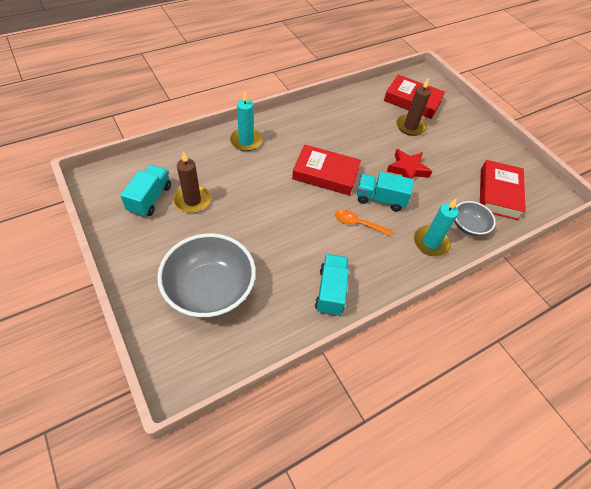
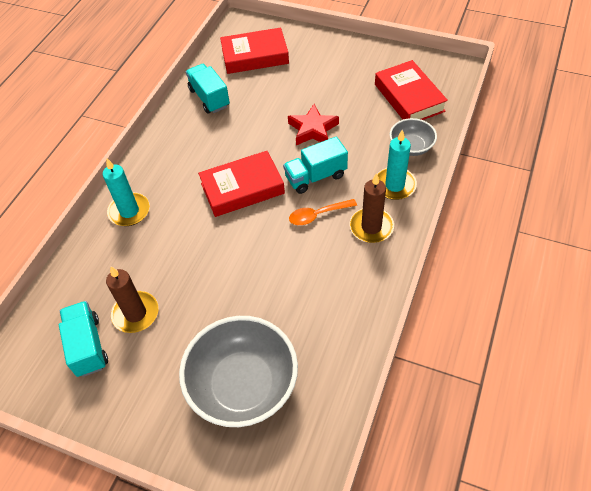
camera: 30 degrees left, 0 degrees up
turquoise truck [315,254,349,316] -> turquoise truck moved to [186,64,230,114]
brown candle [396,79,431,136] -> brown candle moved to [349,173,394,243]

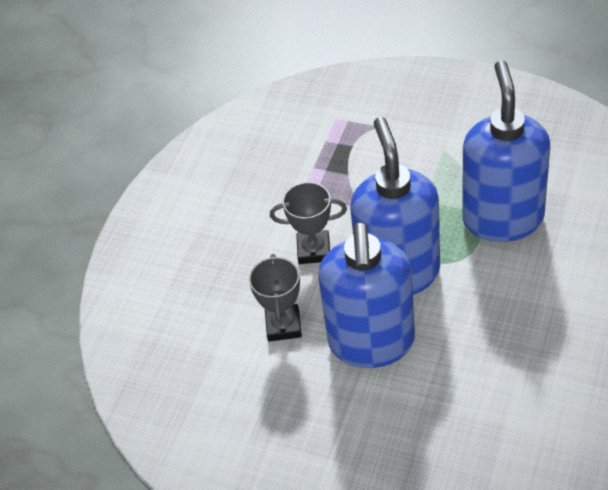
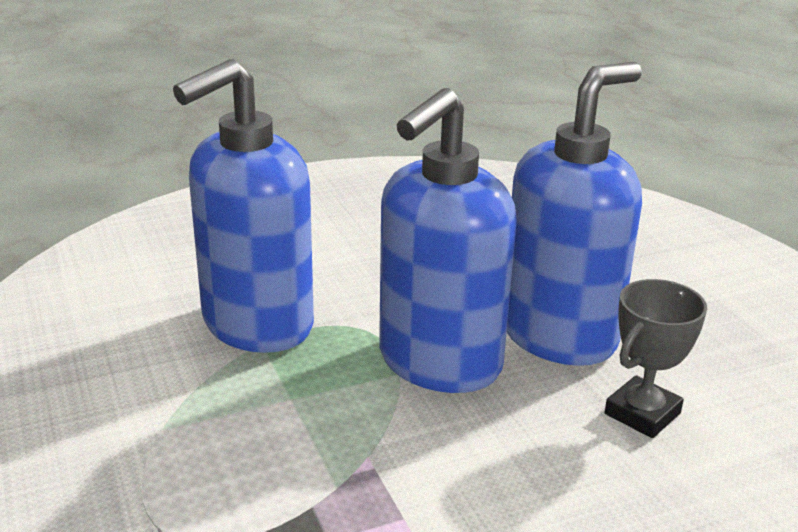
camera: 140 degrees left, 20 degrees down
grey trophy [270,182,347,264] -> none

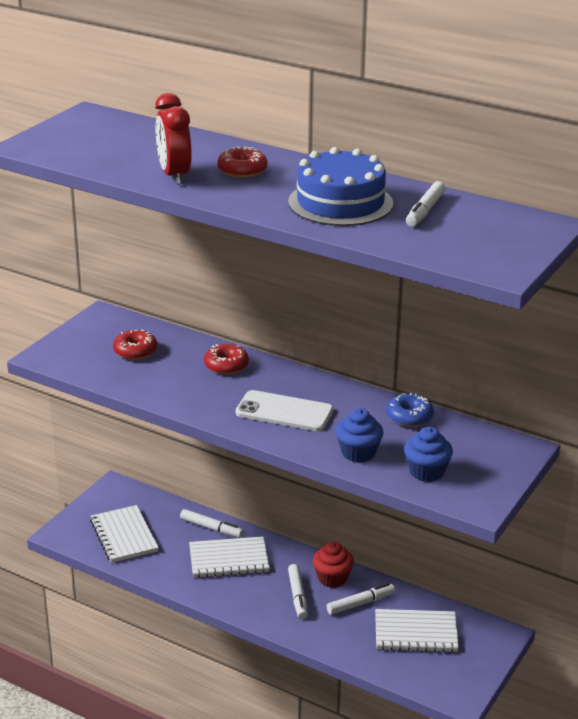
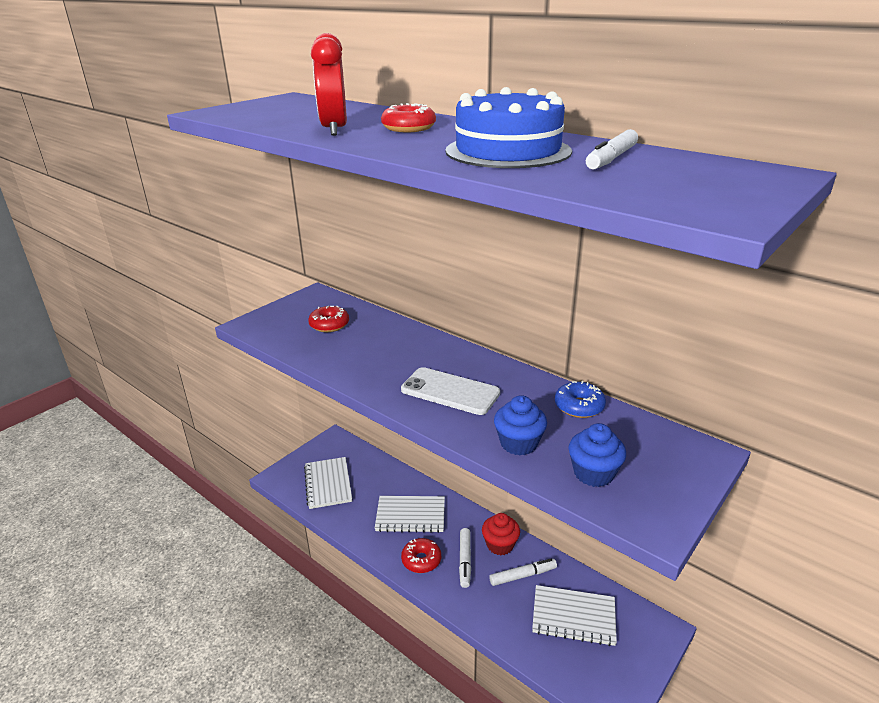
camera: 10 degrees right, 0 degrees up
white marker [180,509,243,538] -> none
red donut [204,344,249,375] -> red donut moved to [401,538,441,573]

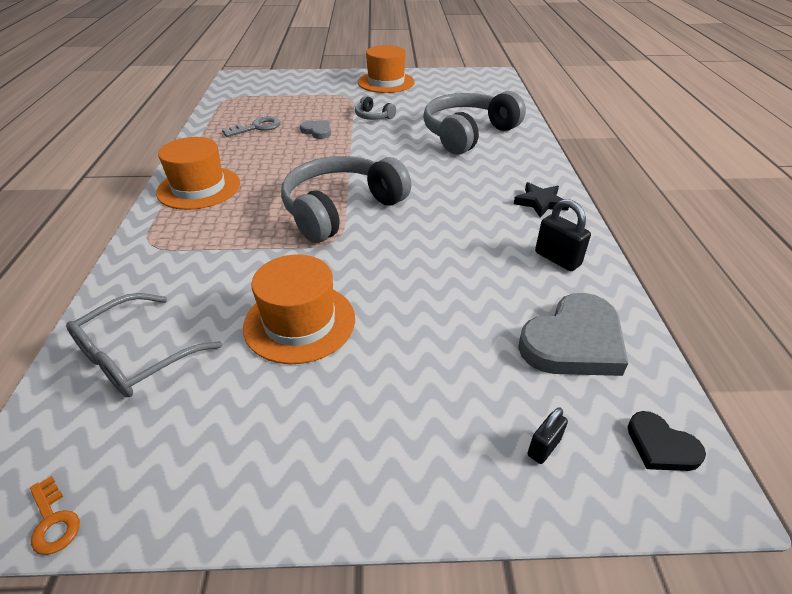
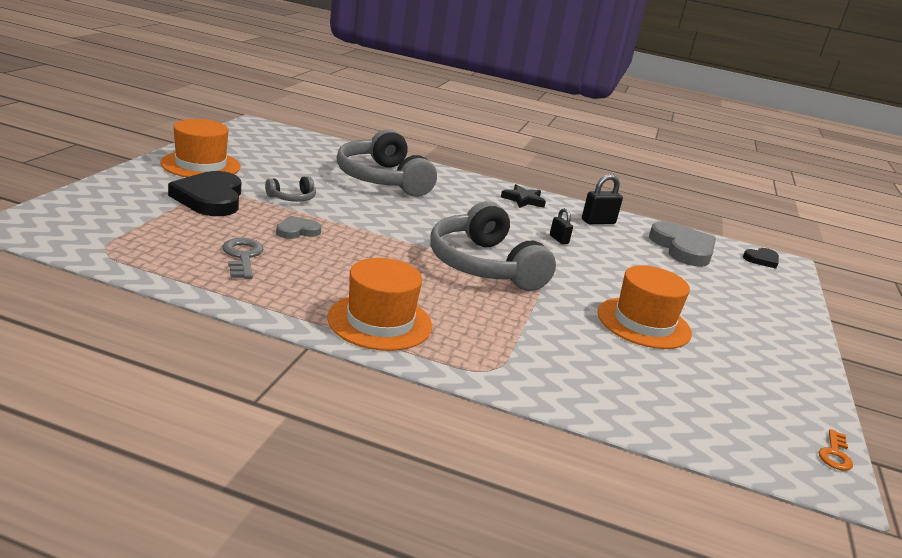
camera: 75 degrees left, 15 degrees down
orange key [30,476,80,555] -> orange key turned 135 degrees clockwise [819,429,853,471]
grey glasses [66,293,222,397] -> none
black padlock [527,407,568,464] -> black padlock moved to [550,208,573,244]
none -> black heart [168,171,241,216]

■ ■ ■ ■ ■ ■ ■

PROBLEM DETAILS: Give back exactly the lines from the opening of the listing through the line holding "camera: 140 degrees left, 20 degrees down", both ends included, with every picture omitted.

RESULT BELOW:
camera: 30 degrees left, 0 degrees up
turquoise truck [315,254,349,316] -> turquoise truck moved to [186,64,230,114]
brown candle [396,79,431,136] -> brown candle moved to [349,173,394,243]

camera: 140 degrees left, 20 degrees down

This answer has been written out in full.